*** Information given

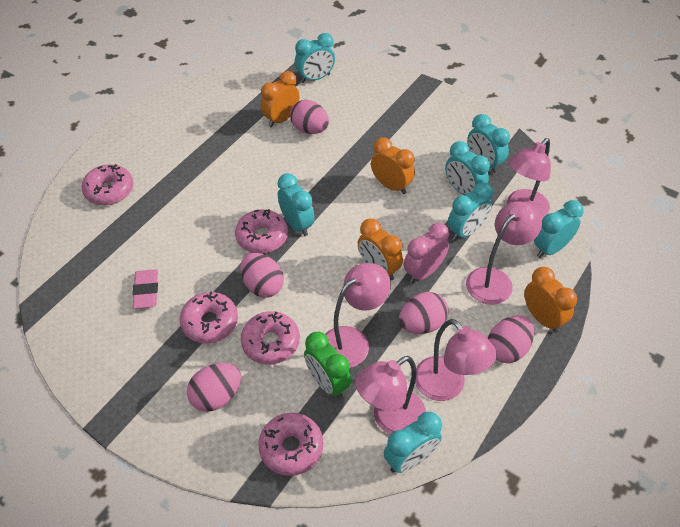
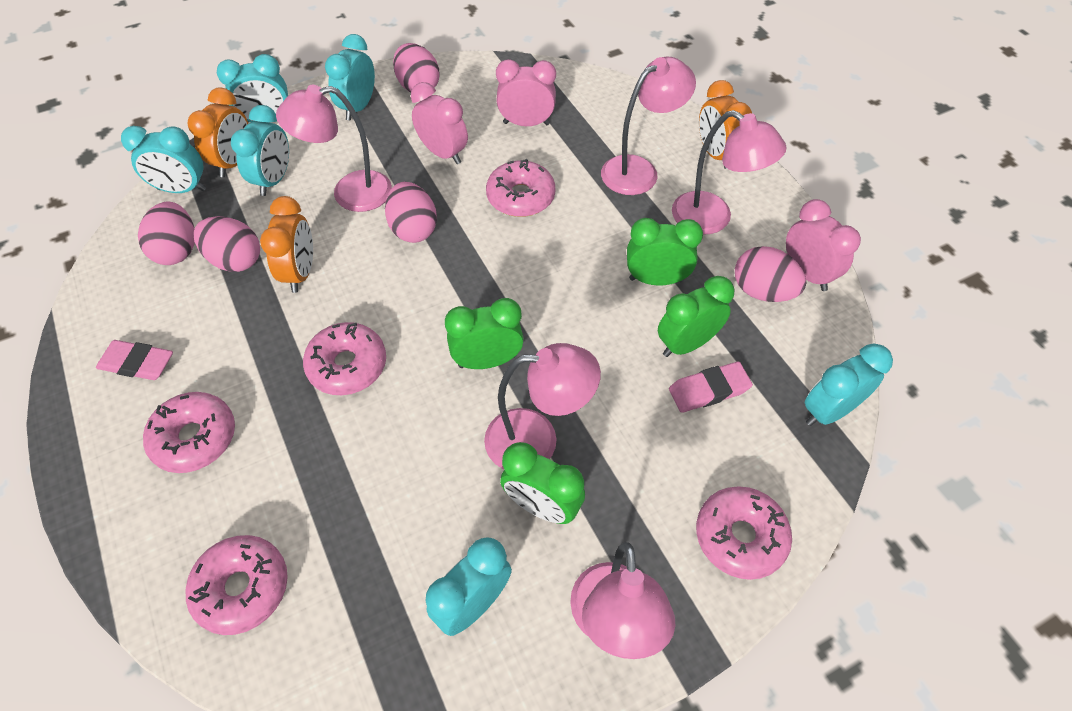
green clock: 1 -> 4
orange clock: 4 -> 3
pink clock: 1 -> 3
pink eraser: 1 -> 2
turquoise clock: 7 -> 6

******

# Required action:
Copy exactly, please, the span of lines that begins at the line with "orange clock: 4 -> 3" and ends at the last line of the data, both included.

# Answer for the task:
orange clock: 4 -> 3
pink clock: 1 -> 3
pink eraser: 1 -> 2
turquoise clock: 7 -> 6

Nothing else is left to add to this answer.